[Task prompt] This exercise calls for every line of the data below with the string "LIGHT" in it.

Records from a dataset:
• • • • •
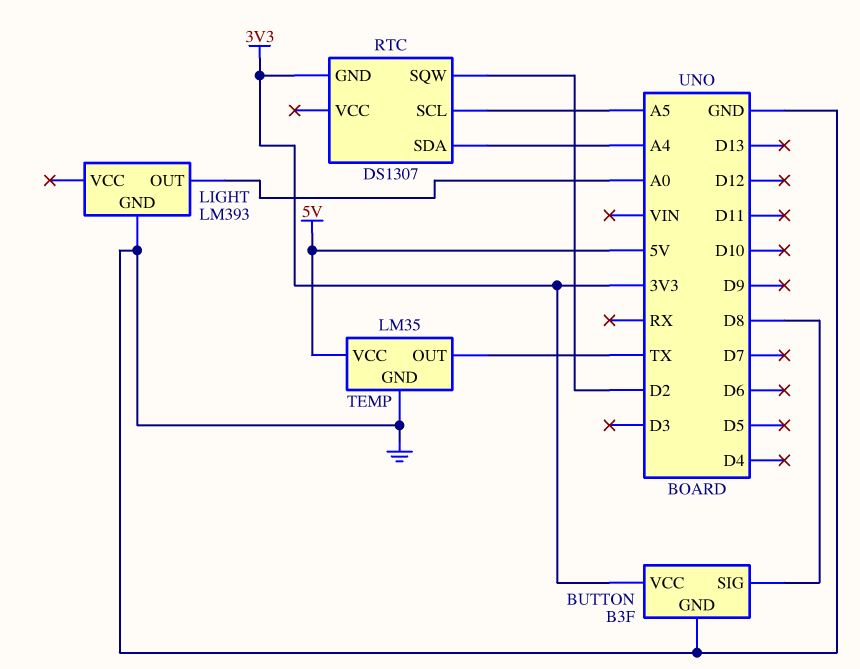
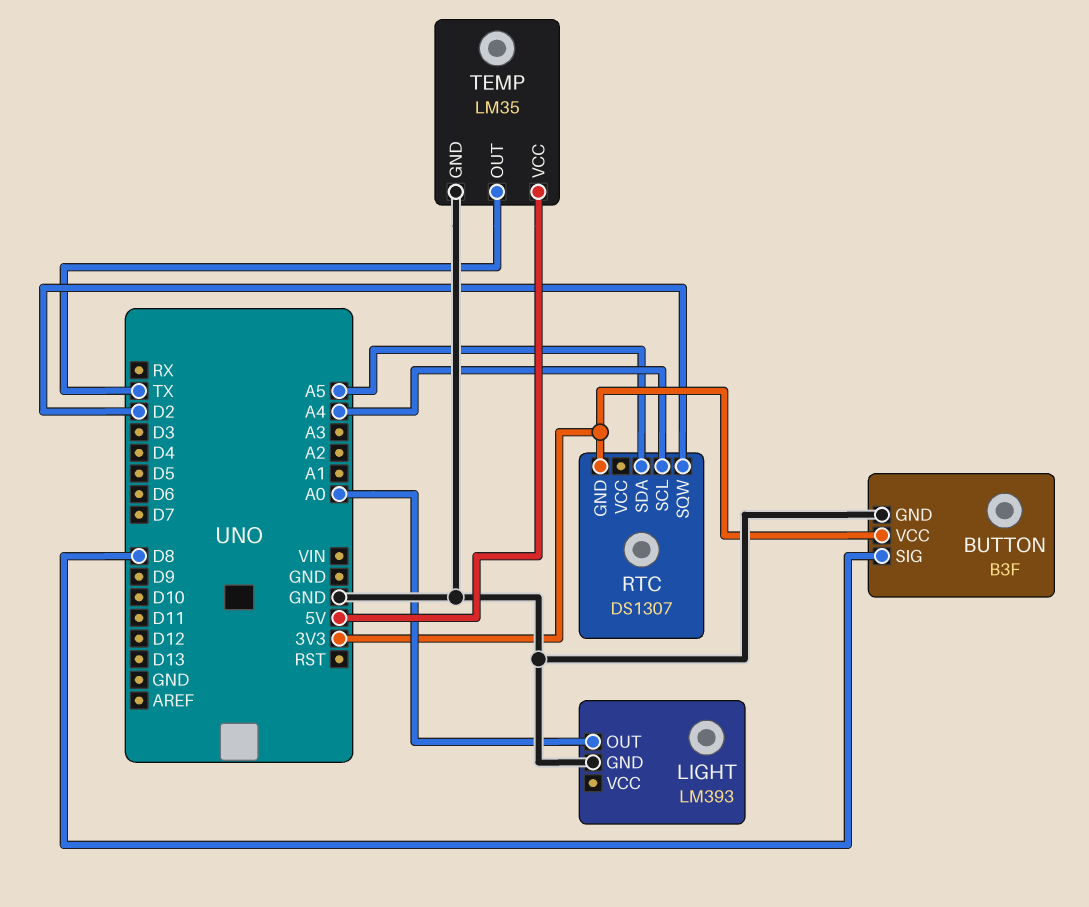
RTC pin SCL: A5 -> A4
RTC pin SDA: A4 -> A5

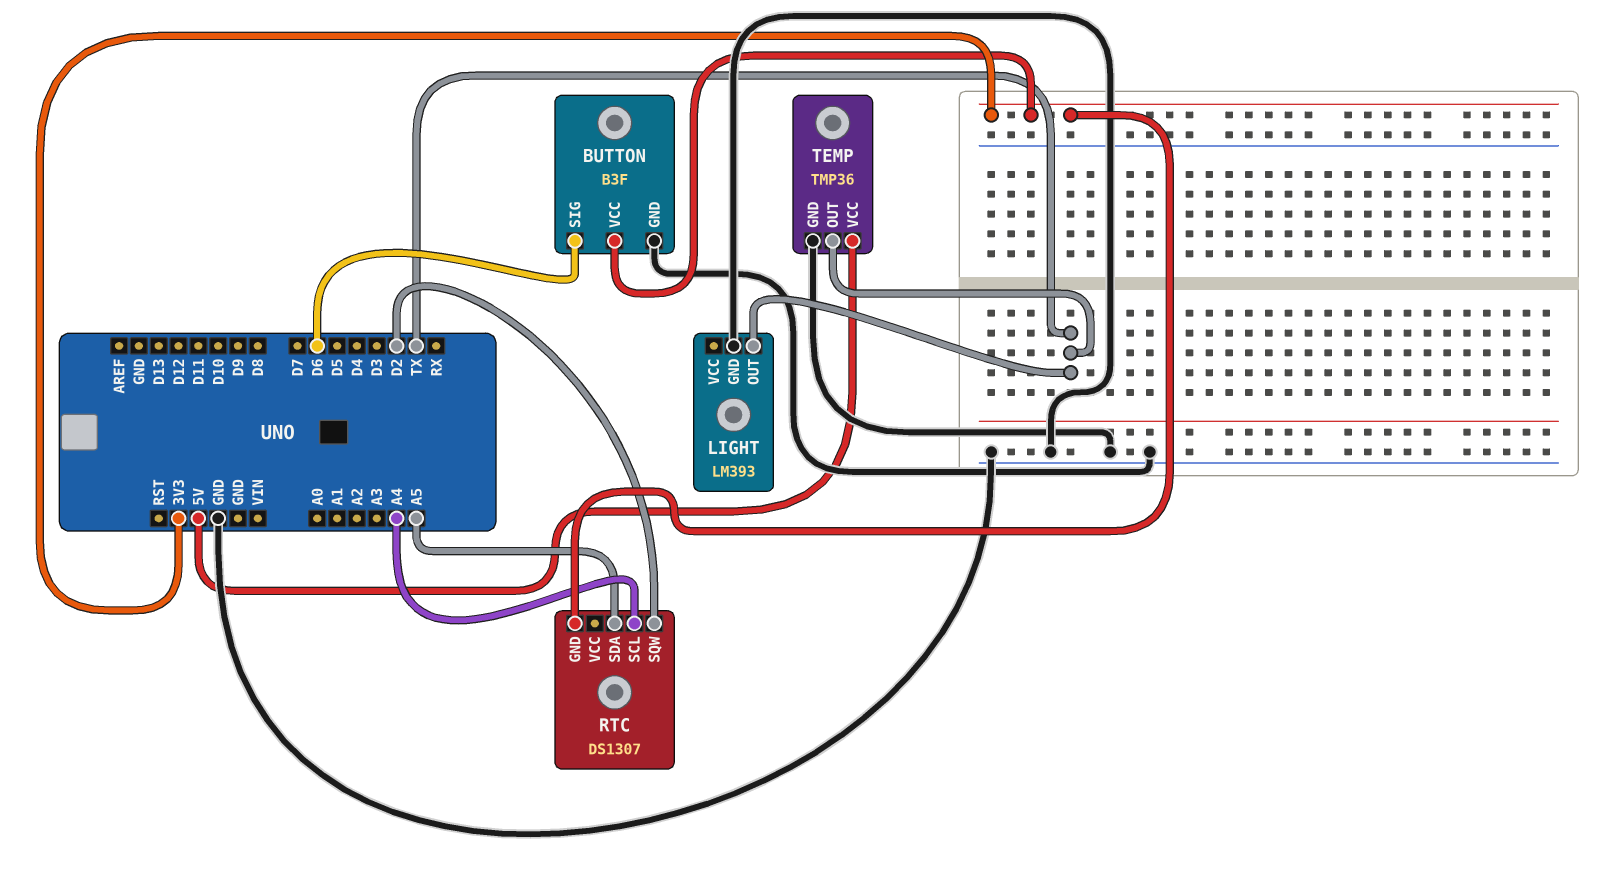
BUTTON pin SIG: D8 -> D6
LIGHT pin OUT: A0 -> TX
TEMP: LM35 -> TMP36

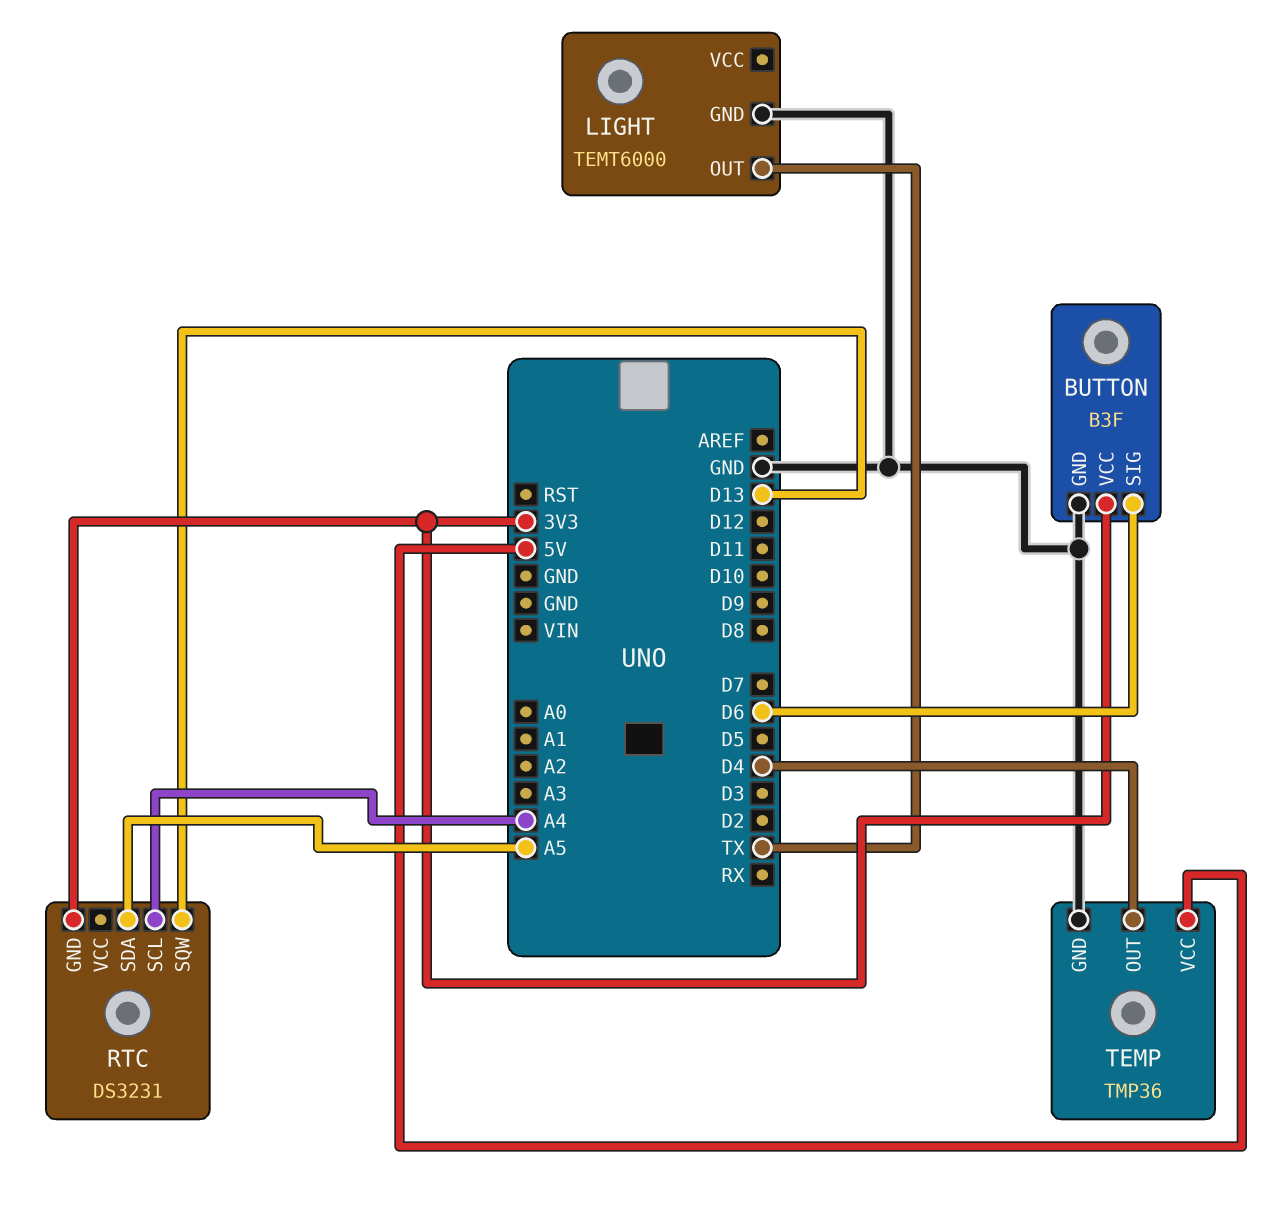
LIGHT: LM393 -> TEMT6000
RTC: DS1307 -> DS3231
RTC pin SQW: D2 -> D13
TEMP pin OUT: TX -> D4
• • • • •
[Response for this exercise]
LIGHT pin OUT: A0 -> TX
LIGHT: LM393 -> TEMT6000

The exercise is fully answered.